Entries shown
******************************

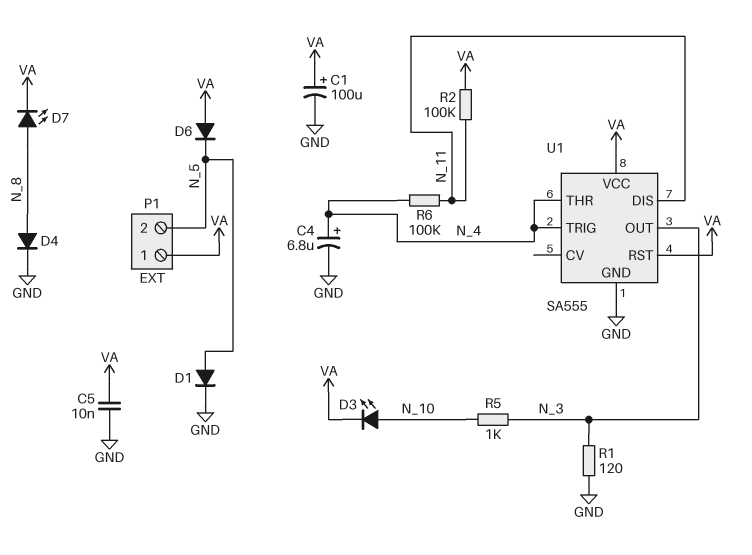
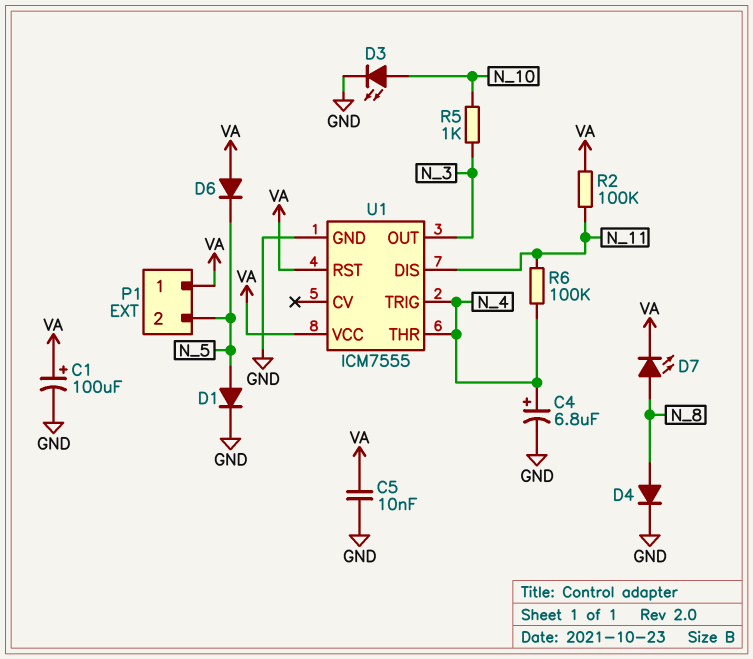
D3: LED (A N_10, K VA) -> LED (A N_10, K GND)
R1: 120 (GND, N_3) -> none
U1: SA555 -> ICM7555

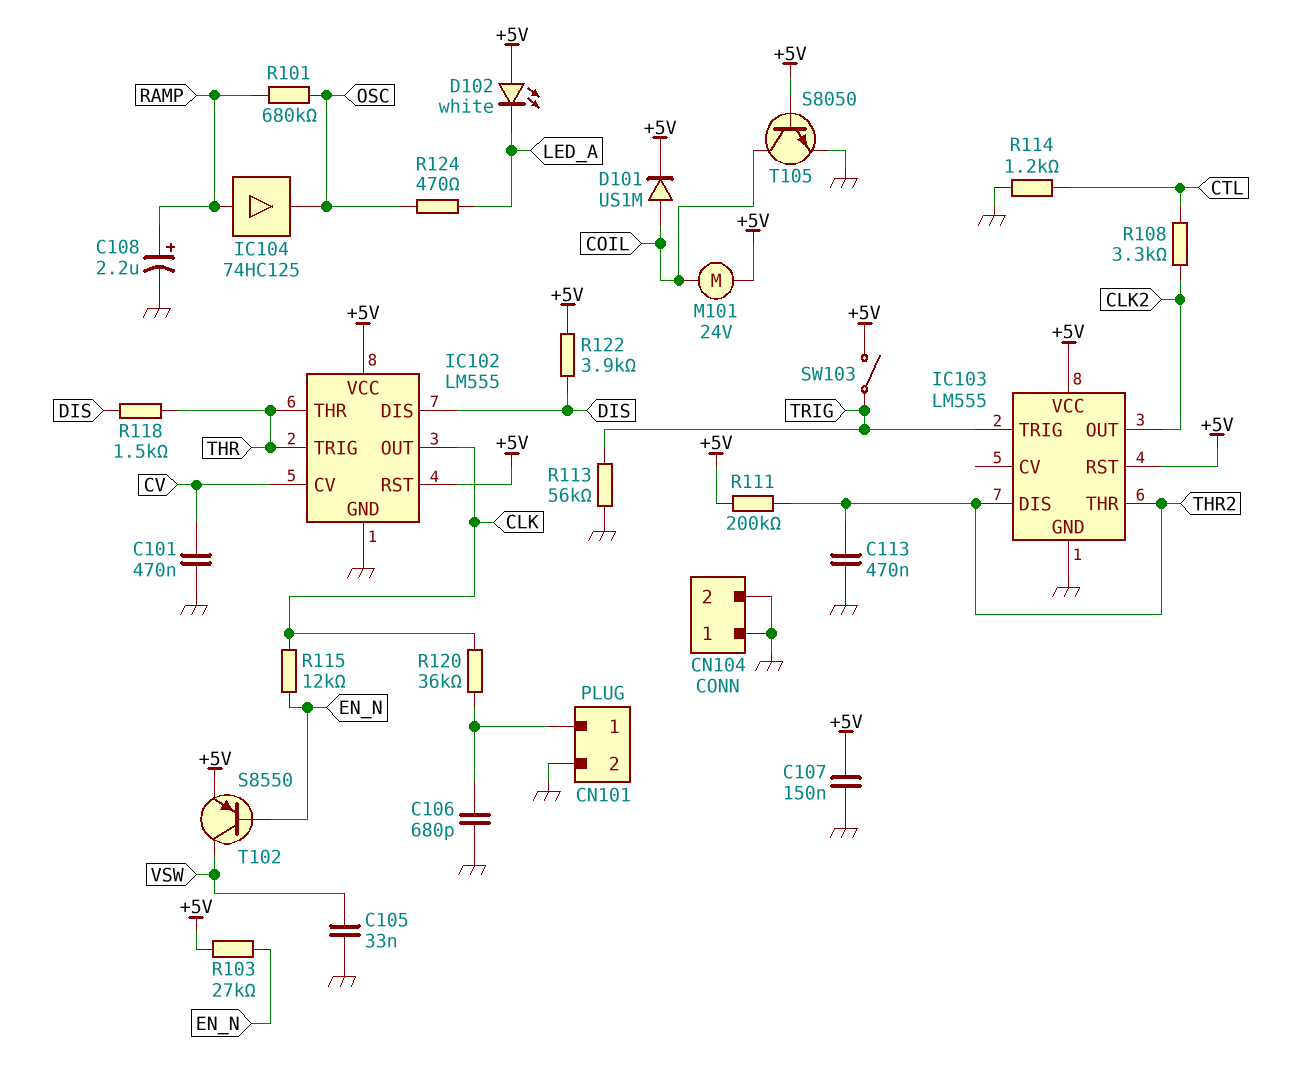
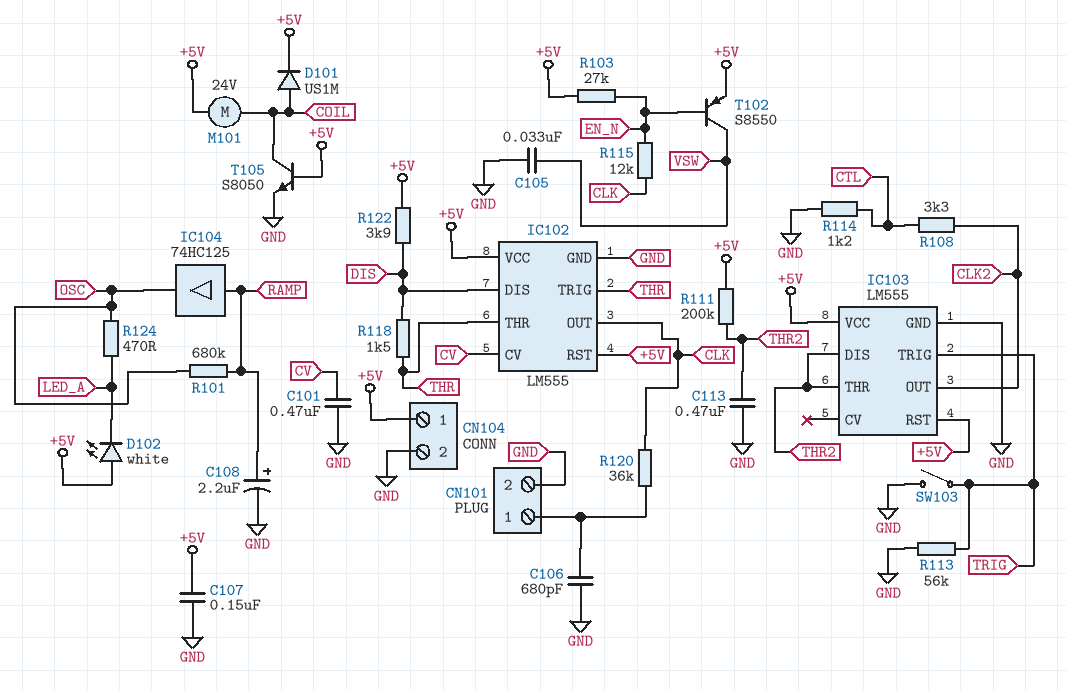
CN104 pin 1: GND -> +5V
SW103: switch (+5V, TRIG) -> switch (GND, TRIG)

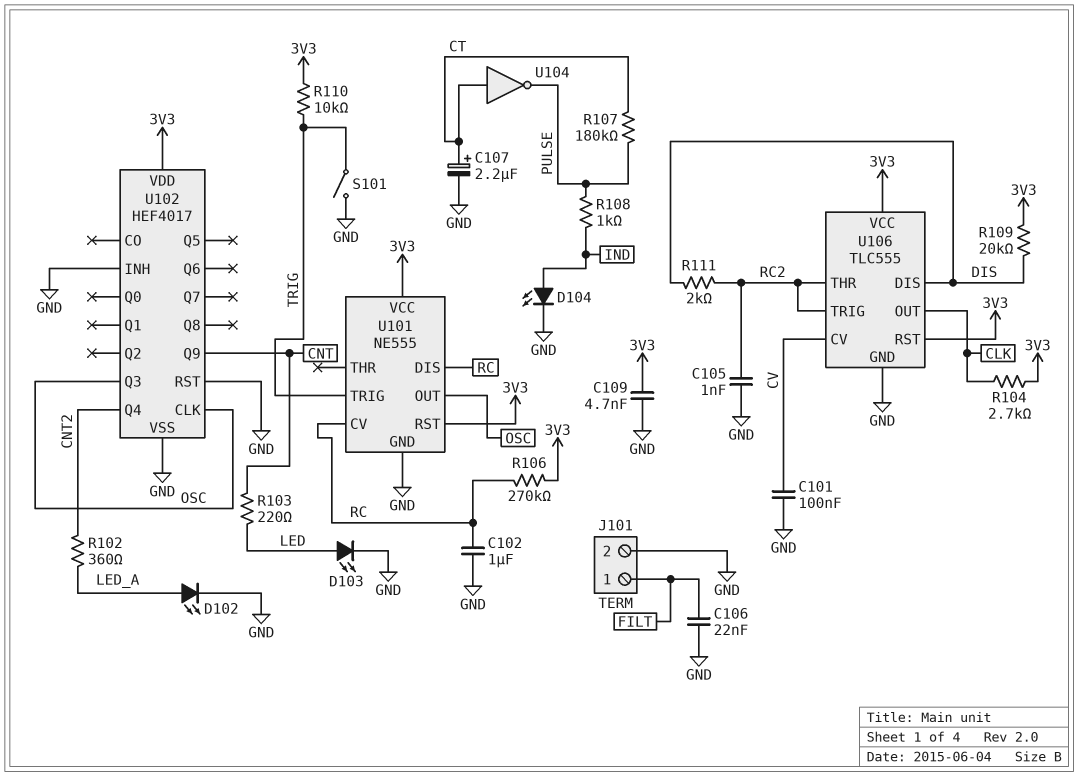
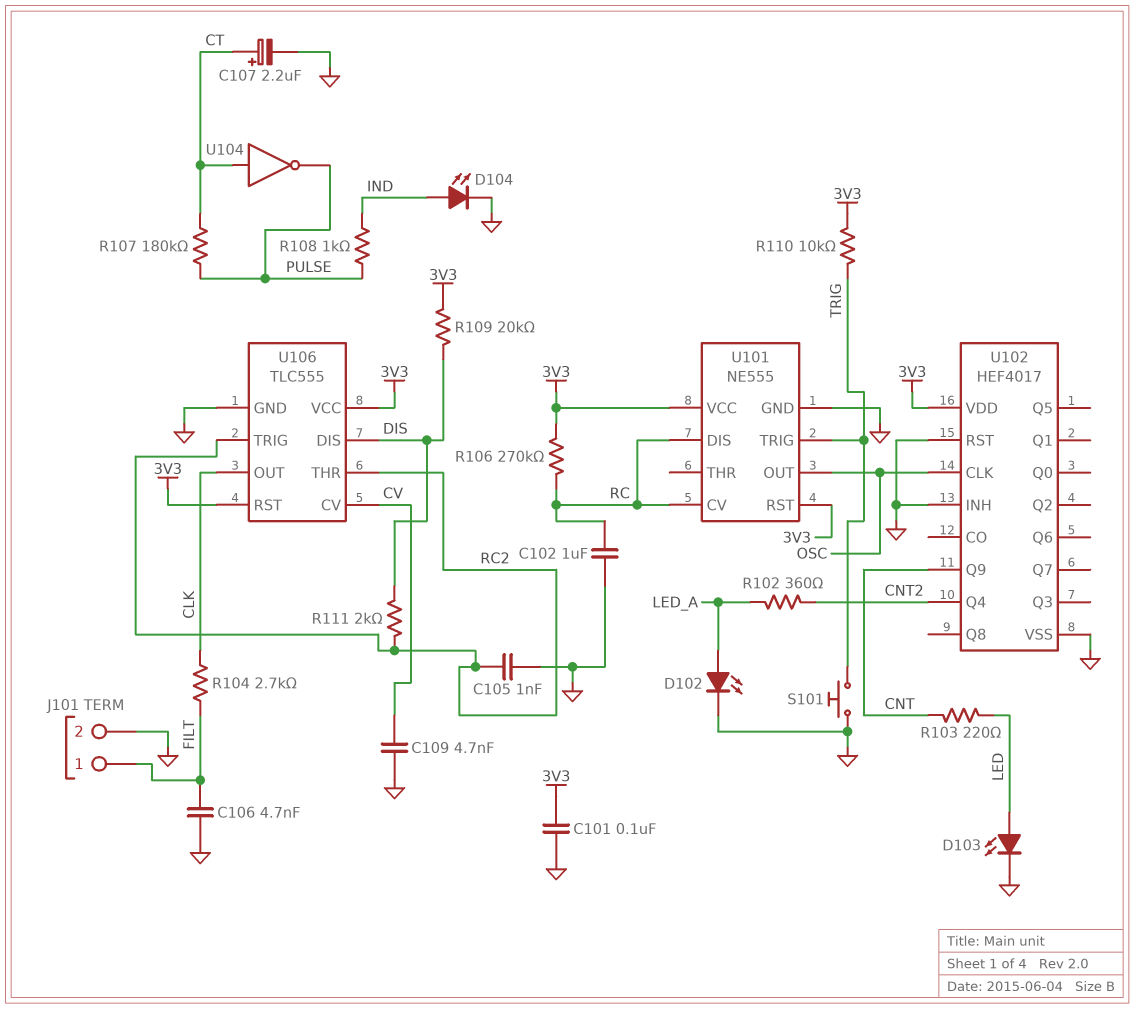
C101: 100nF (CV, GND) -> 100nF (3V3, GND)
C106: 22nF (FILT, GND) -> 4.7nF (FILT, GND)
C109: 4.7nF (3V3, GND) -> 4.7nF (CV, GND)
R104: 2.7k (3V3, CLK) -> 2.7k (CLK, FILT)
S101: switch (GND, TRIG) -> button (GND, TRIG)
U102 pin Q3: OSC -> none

******************************

Each record is to be restated word for word; no picture goes in.

D3: LED (A N_10, K VA) -> LED (A N_10, K GND)
R1: 120 (GND, N_3) -> none
U1: SA555 -> ICM7555

CN104 pin 1: GND -> +5V
SW103: switch (+5V, TRIG) -> switch (GND, TRIG)

C101: 100nF (CV, GND) -> 100nF (3V3, GND)
C106: 22nF (FILT, GND) -> 4.7nF (FILT, GND)
C109: 4.7nF (3V3, GND) -> 4.7nF (CV, GND)
R104: 2.7k (3V3, CLK) -> 2.7k (CLK, FILT)
S101: switch (GND, TRIG) -> button (GND, TRIG)
U102 pin Q3: OSC -> none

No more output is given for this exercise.